Task item: Extract the text of every entry below exactly; leave images out.

Object state comparisons:
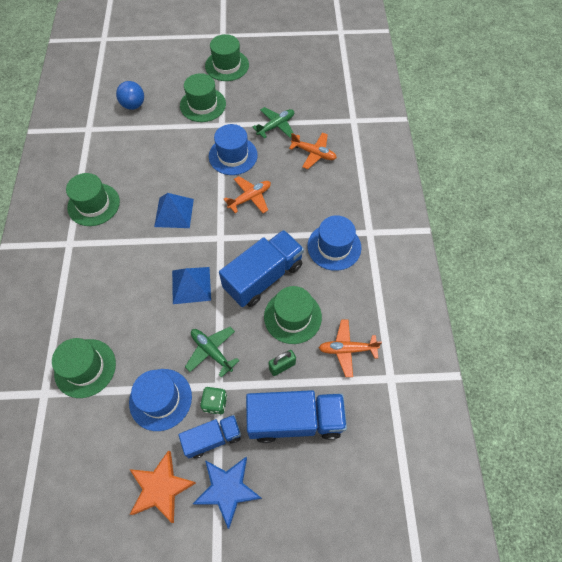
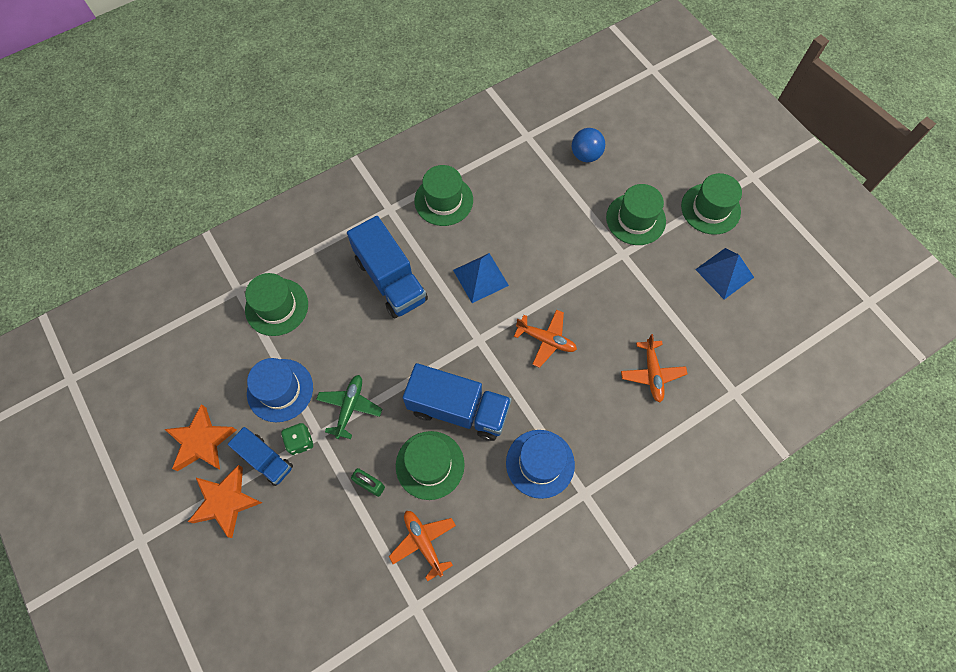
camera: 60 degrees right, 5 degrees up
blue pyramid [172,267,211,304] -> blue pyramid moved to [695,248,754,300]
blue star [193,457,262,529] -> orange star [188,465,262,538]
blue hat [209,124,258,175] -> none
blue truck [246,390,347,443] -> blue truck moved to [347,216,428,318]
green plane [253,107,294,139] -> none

Your solution:
camera: 60 degrees right, 5 degrees up
blue pyramid [172,267,211,304] -> blue pyramid moved to [695,248,754,300]
blue star [193,457,262,529] -> orange star [188,465,262,538]
blue hat [209,124,258,175] -> none
blue truck [246,390,347,443] -> blue truck moved to [347,216,428,318]
green plane [253,107,294,139] -> none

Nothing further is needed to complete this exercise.